Activity -> Repeat all of the data precisely.

Materials provided ->

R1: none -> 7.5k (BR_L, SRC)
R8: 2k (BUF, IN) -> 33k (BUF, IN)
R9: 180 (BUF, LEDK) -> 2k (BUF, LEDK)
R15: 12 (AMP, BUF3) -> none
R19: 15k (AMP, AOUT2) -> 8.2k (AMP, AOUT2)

Your response ->
R1: none -> 7.5k (BR_L, SRC)
R8: 2k (BUF, IN) -> 33k (BUF, IN)
R9: 180 (BUF, LEDK) -> 2k (BUF, LEDK)
R15: 12 (AMP, BUF3) -> none
R19: 15k (AMP, AOUT2) -> 8.2k (AMP, AOUT2)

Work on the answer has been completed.